• [Problem description]: Ignoring every picture, transcribe the data in full as it stands.

• [Records for the task]:
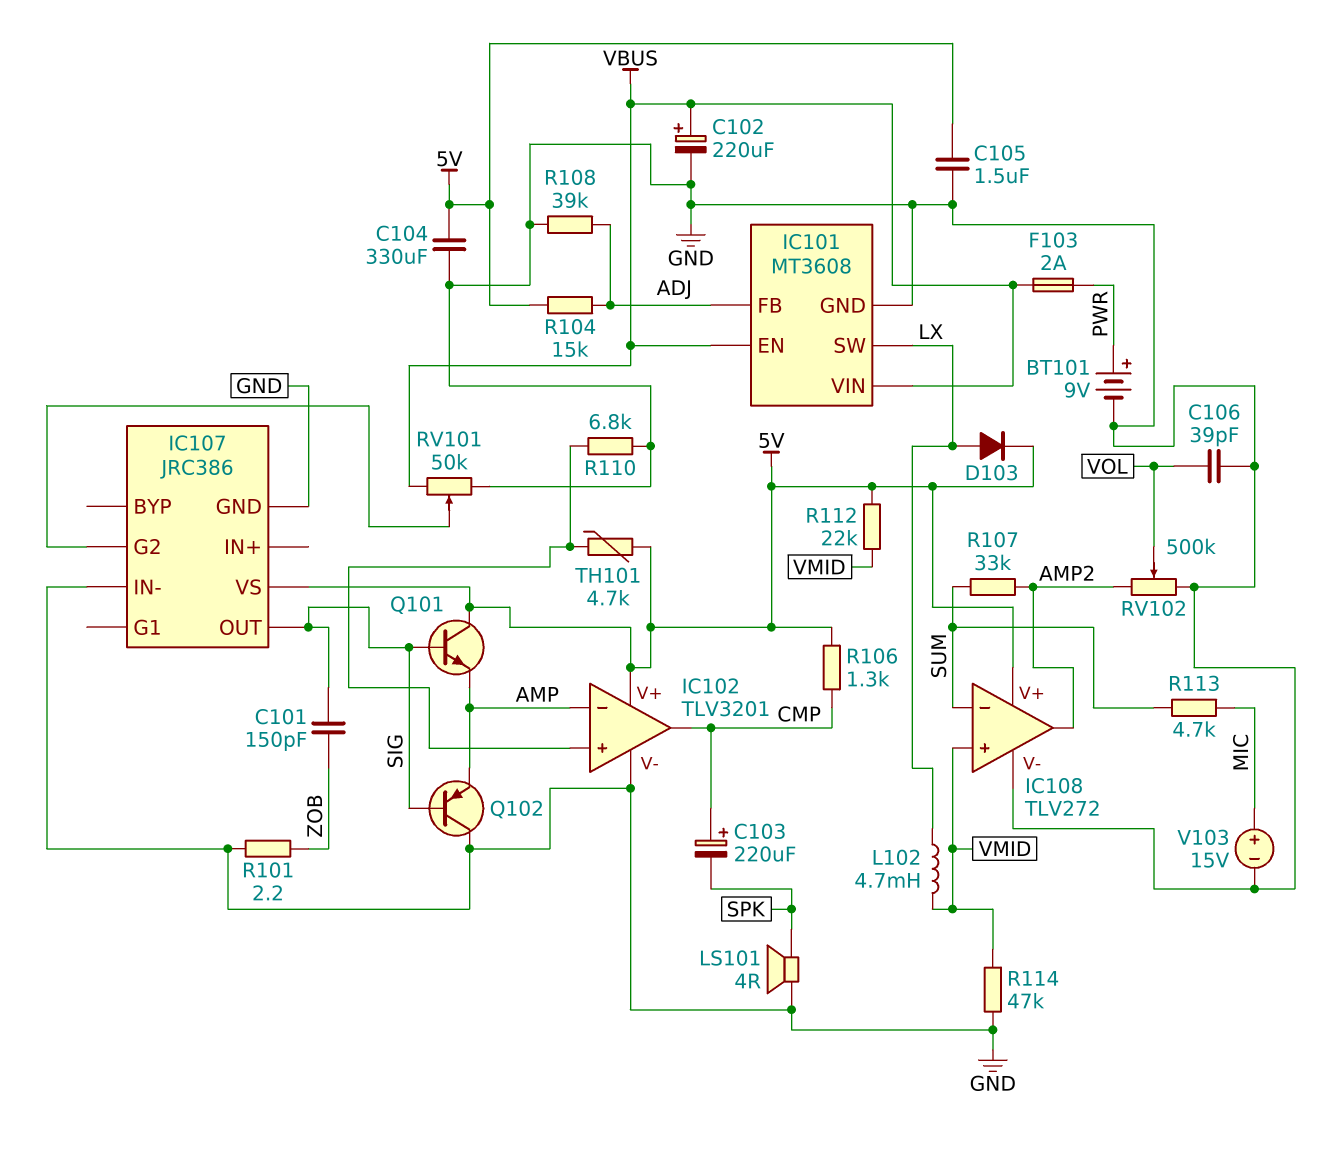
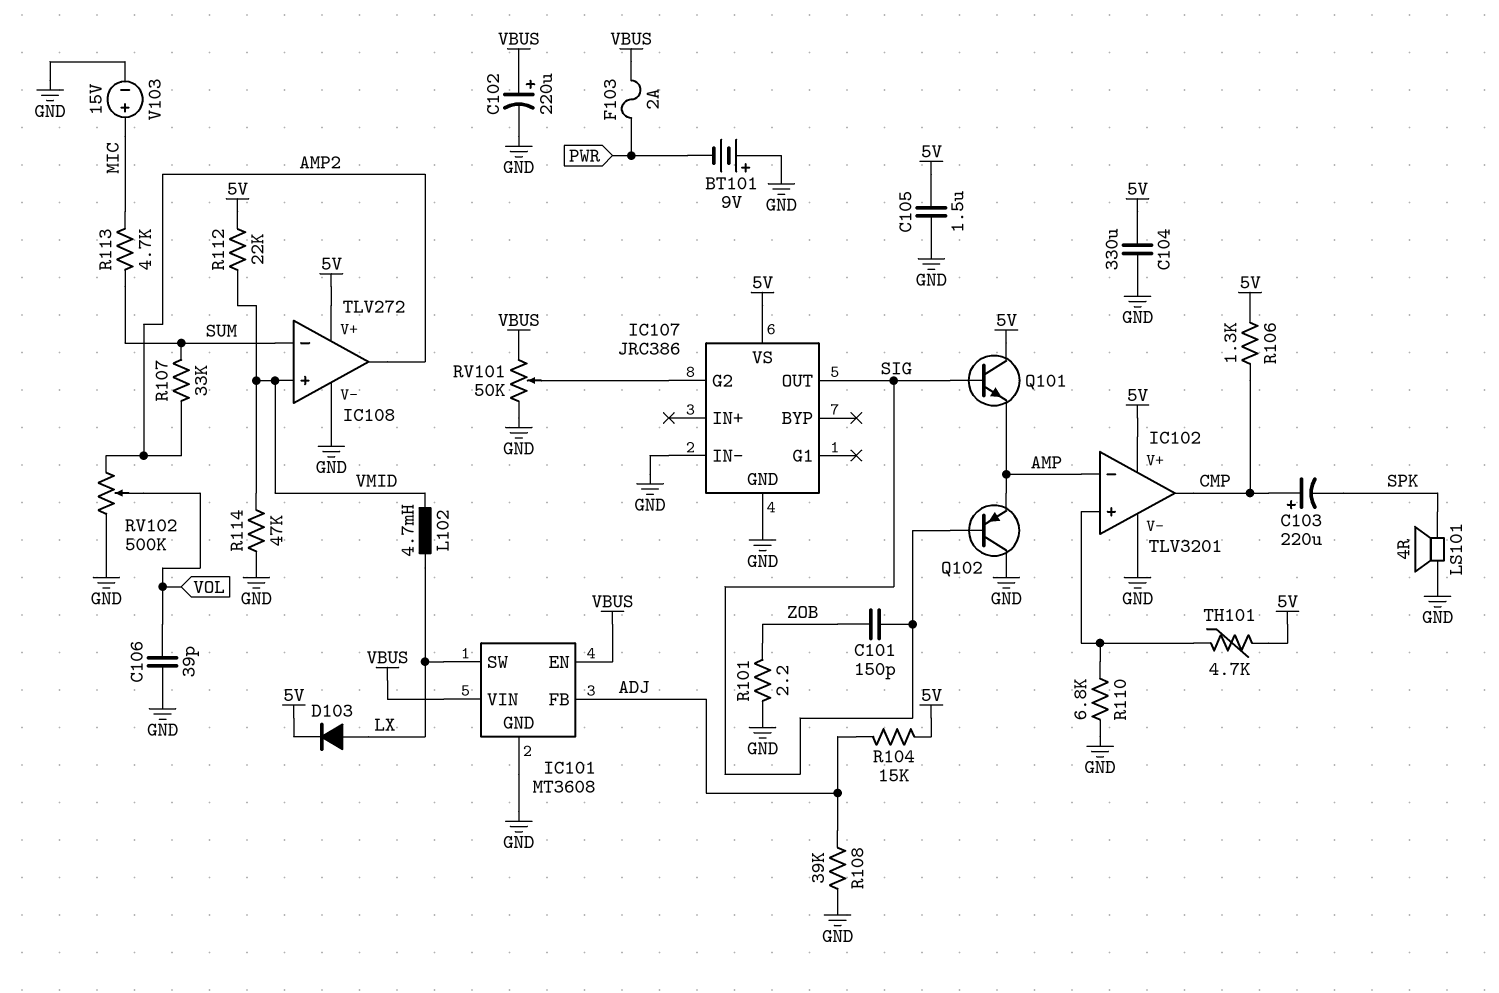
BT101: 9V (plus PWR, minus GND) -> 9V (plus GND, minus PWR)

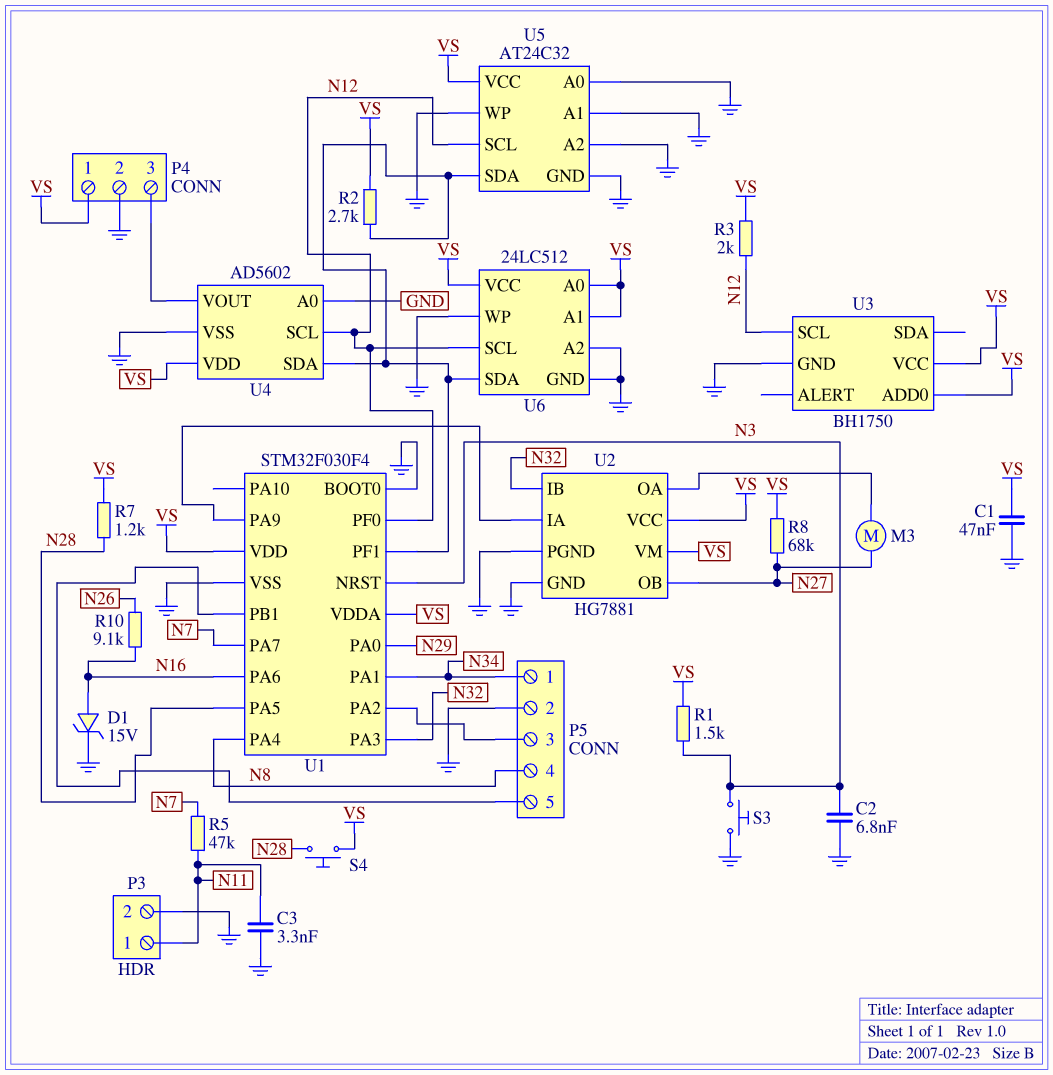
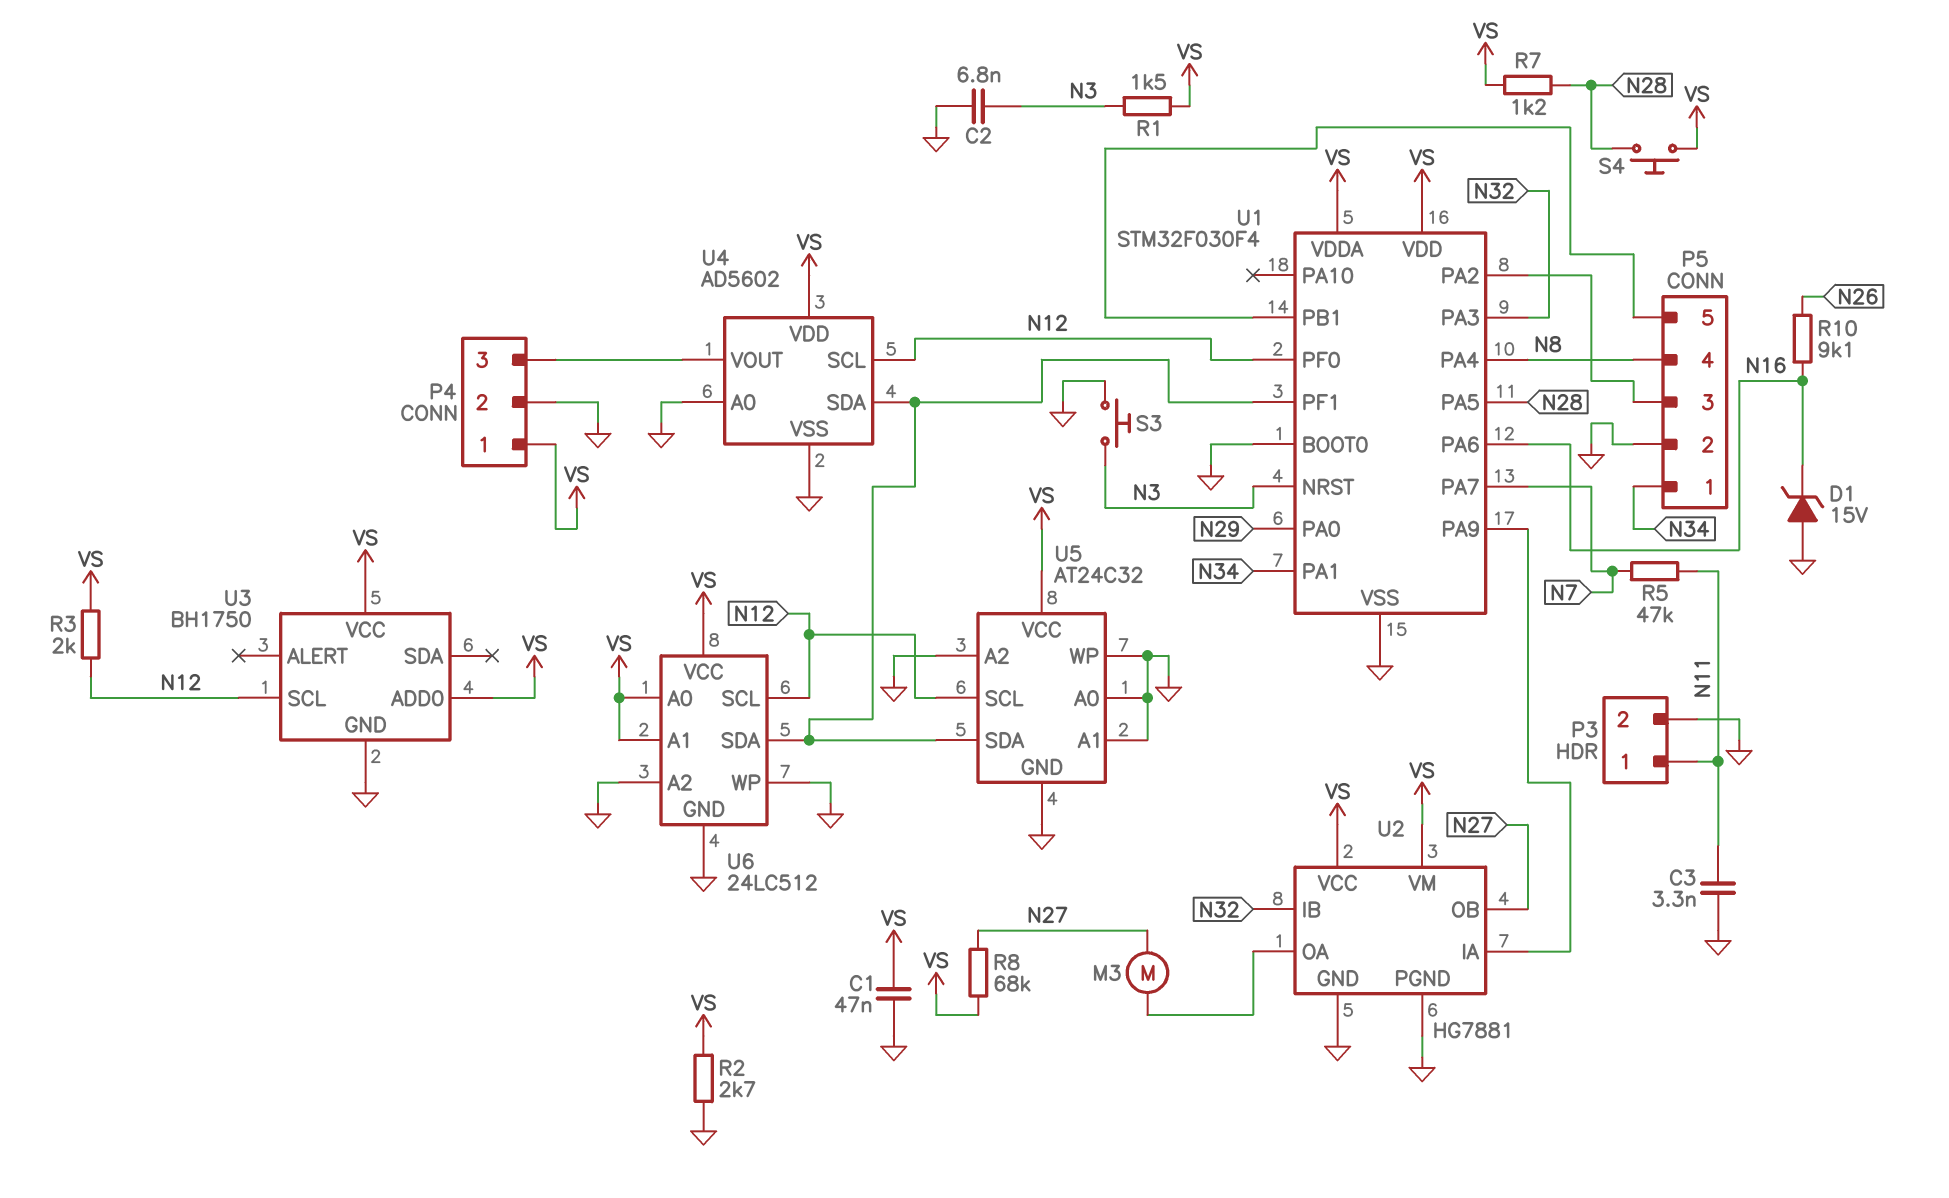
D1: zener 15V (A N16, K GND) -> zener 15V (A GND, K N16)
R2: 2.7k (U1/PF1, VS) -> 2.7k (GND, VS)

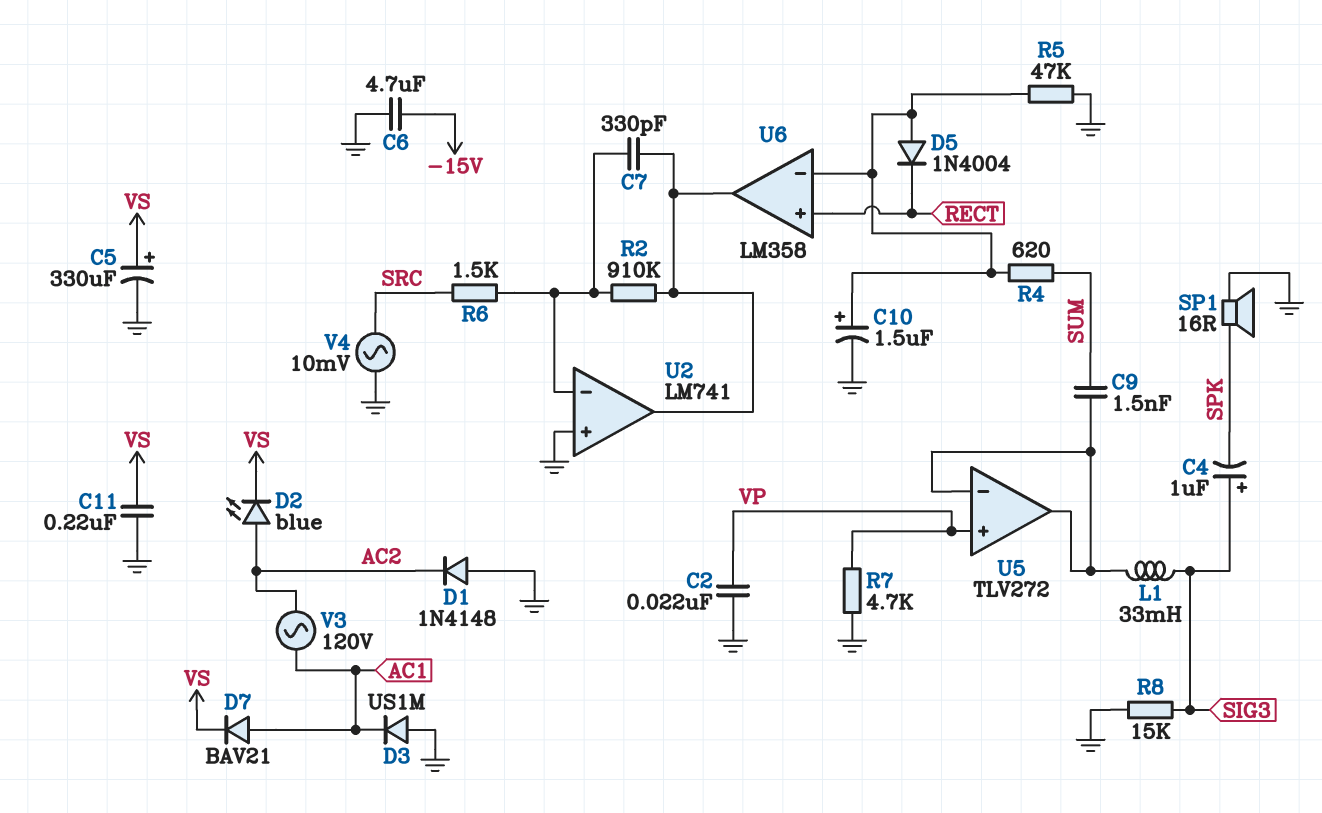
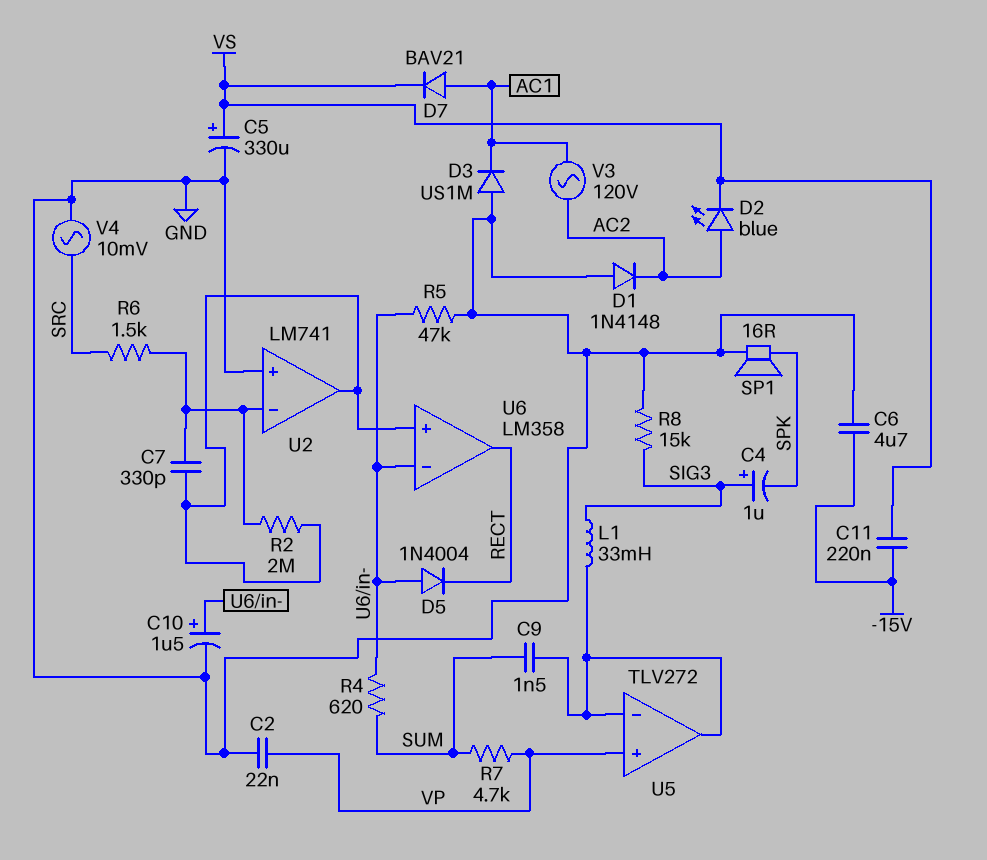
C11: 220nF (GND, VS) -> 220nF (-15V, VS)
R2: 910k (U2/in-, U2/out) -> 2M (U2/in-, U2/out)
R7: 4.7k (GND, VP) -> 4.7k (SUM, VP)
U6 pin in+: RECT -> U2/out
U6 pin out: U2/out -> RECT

• [Output for this exercise]:
BT101: 9V (plus PWR, minus GND) -> 9V (plus GND, minus PWR)

D1: zener 15V (A N16, K GND) -> zener 15V (A GND, K N16)
R2: 2.7k (U1/PF1, VS) -> 2.7k (GND, VS)

C11: 220nF (GND, VS) -> 220nF (-15V, VS)
R2: 910k (U2/in-, U2/out) -> 2M (U2/in-, U2/out)
R7: 4.7k (GND, VP) -> 4.7k (SUM, VP)
U6 pin in+: RECT -> U2/out
U6 pin out: U2/out -> RECT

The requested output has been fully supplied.